::: Information given

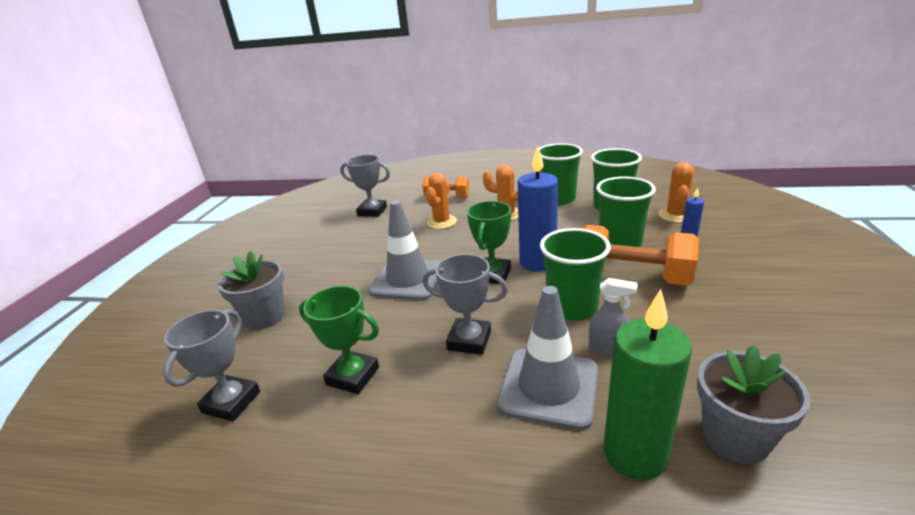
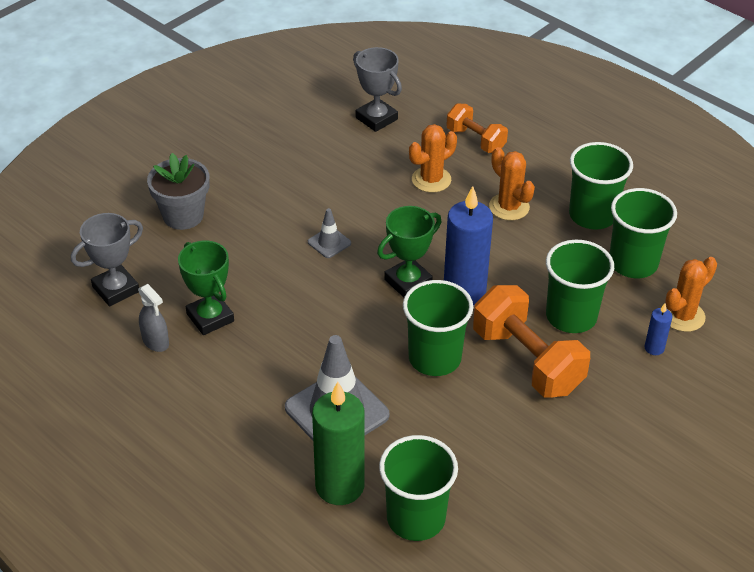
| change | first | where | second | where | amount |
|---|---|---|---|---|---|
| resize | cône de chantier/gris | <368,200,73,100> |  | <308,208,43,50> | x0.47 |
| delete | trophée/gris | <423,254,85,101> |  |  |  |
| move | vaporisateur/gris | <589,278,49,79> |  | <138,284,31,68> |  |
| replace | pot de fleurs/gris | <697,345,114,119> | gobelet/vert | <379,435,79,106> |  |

::::::

Work request:
If an entry contains an image, please omit that image and print everything else verbatim.

Task solution:
| change | first | where | second | where | amount |
|---|---|---|---|---|---|
| resize | cône de chantier/gris | <368,200,73,100> |  | <308,208,43,50> | x0.47 |
| delete | trophée/gris | <423,254,85,101> |  |  |  |
| move | vaporisateur/gris | <589,278,49,79> |  | <138,284,31,68> |  |
| replace | pot de fleurs/gris | <697,345,114,119> | gobelet/vert | <379,435,79,106> |  |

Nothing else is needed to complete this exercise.